Material provided =>
================================

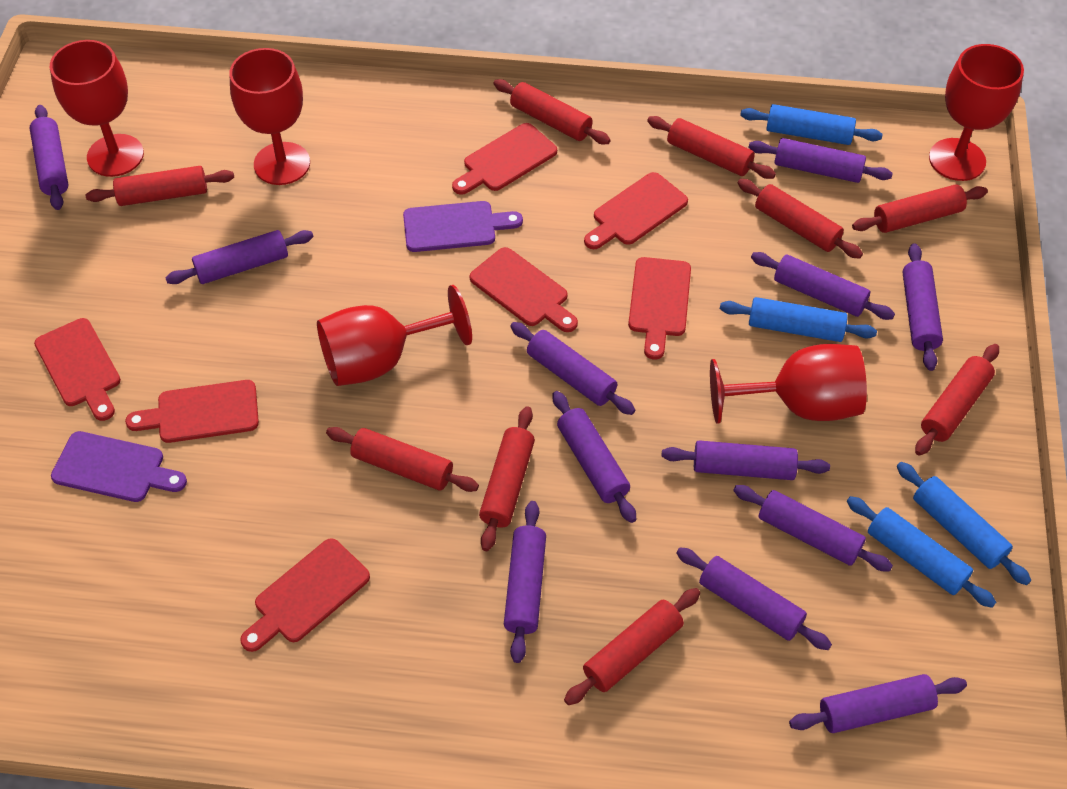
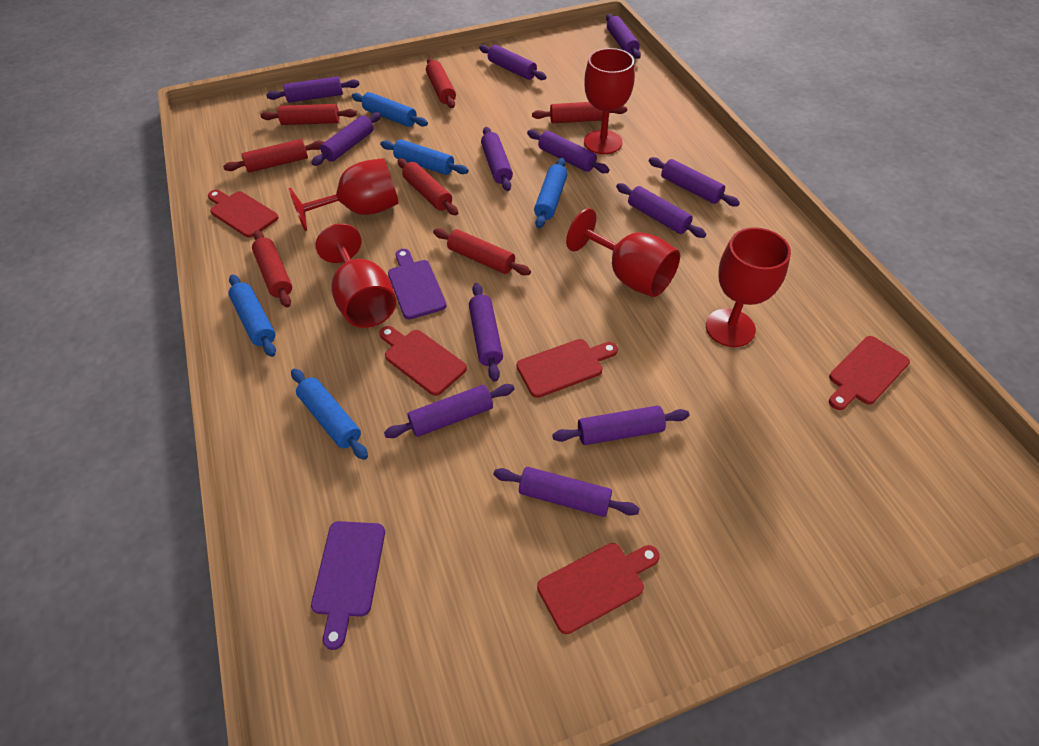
blue rolling pin: 4 -> 5
red cutting board: 7 -> 5
red rolling pin: 9 -> 7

================================

What is required =>
The material above should be returned exactly, without pictures.

Reply =>
blue rolling pin: 4 -> 5
red cutting board: 7 -> 5
red rolling pin: 9 -> 7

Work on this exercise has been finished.